DATA TO EXAMINE =

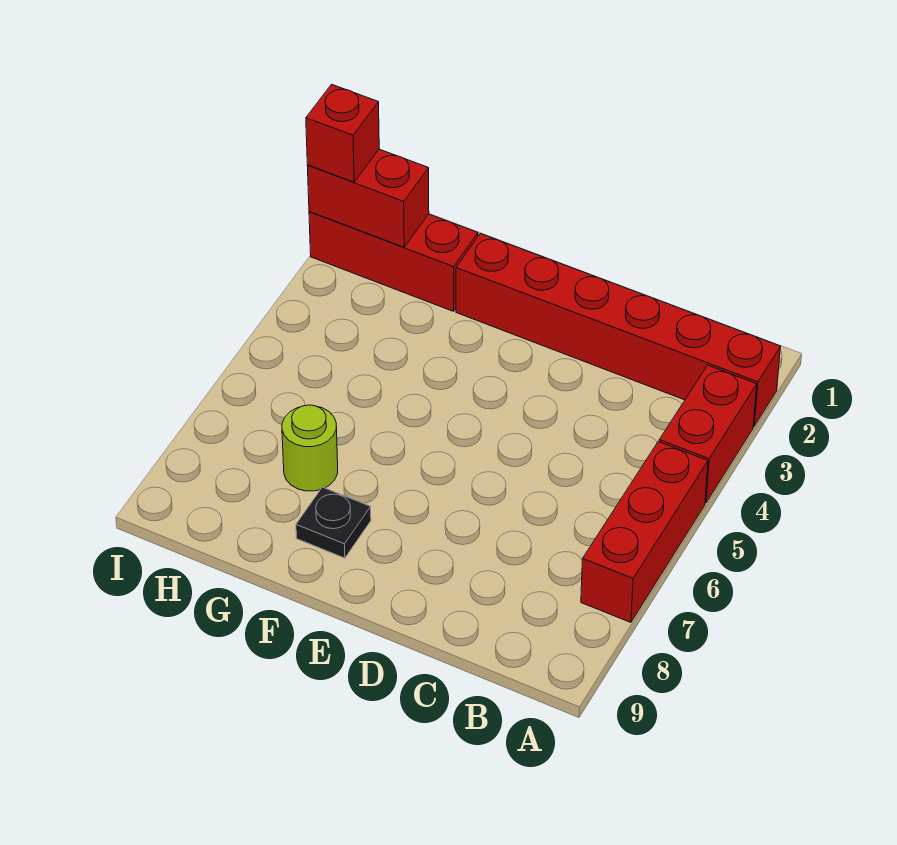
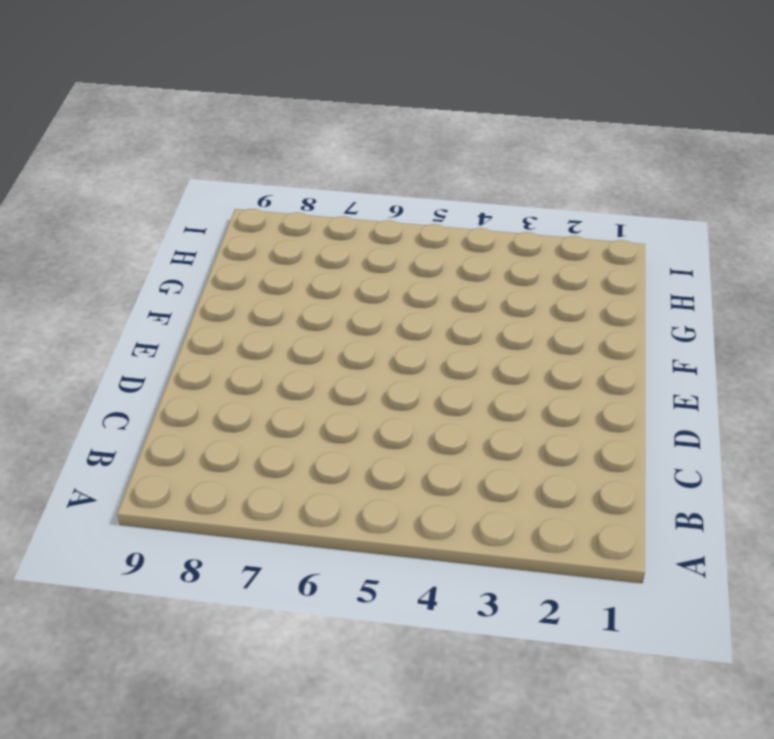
none -> red brick A2:F2 level 1
none -> red brick A3:A4 level 1

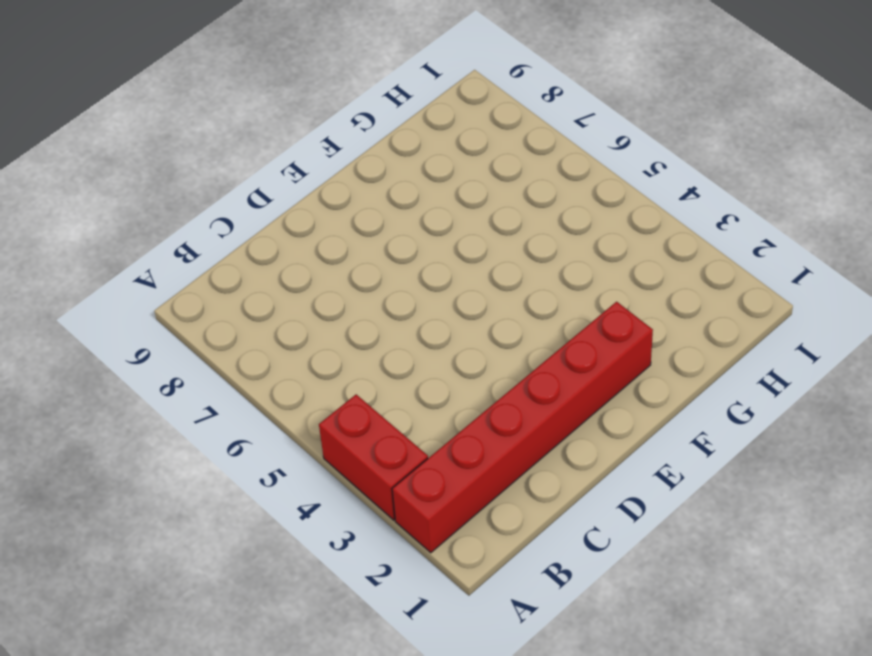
none -> red brick A5:A7 level 1
none -> black plate F8 level 1

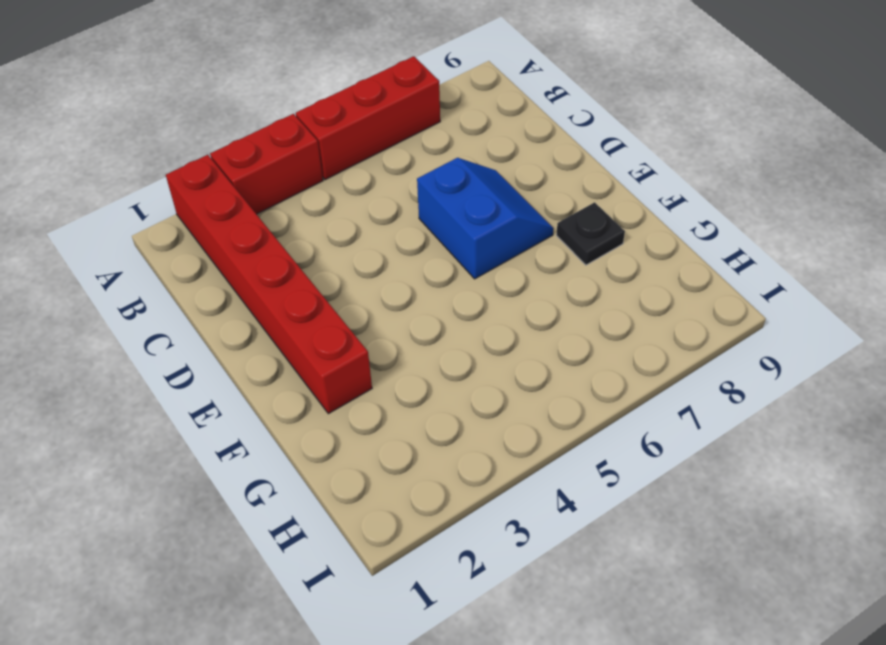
blue slope D6:E7 level 1 top 6 -> none
none -> red brick G2:I2 level 1
none -> lime round brick G7 level 1

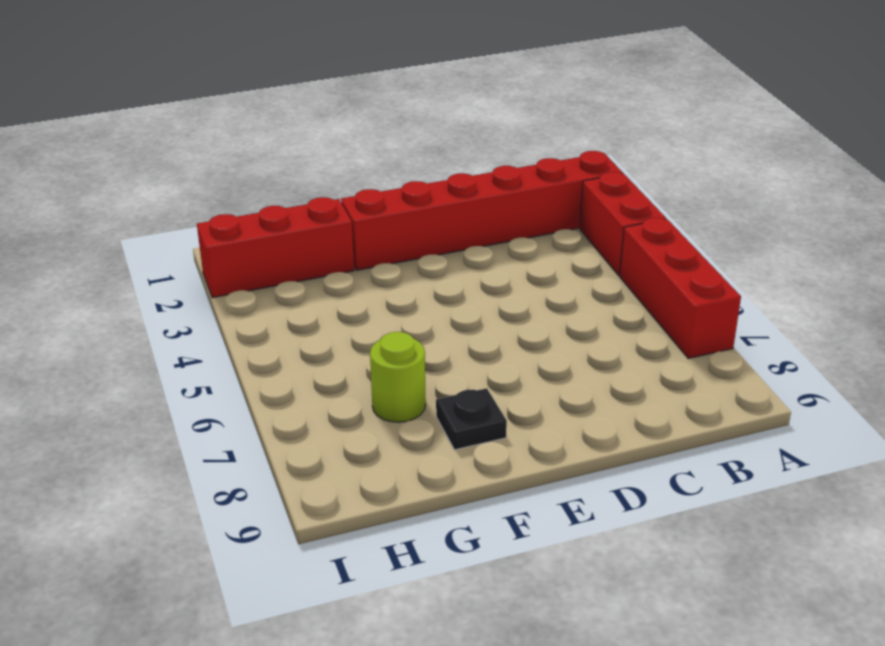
none -> red brick H2:I2 level 2
none -> red brick I2 level 3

EXERCISE DESCRIPTION = Write out every line of the preceding listing that contains "brick".

RESPONSE TO THE EXERCISE =
none -> red brick A2:F2 level 1
none -> red brick A3:A4 level 1
none -> red brick A5:A7 level 1
none -> red brick G2:I2 level 1
none -> lime round brick G7 level 1
none -> red brick H2:I2 level 2
none -> red brick I2 level 3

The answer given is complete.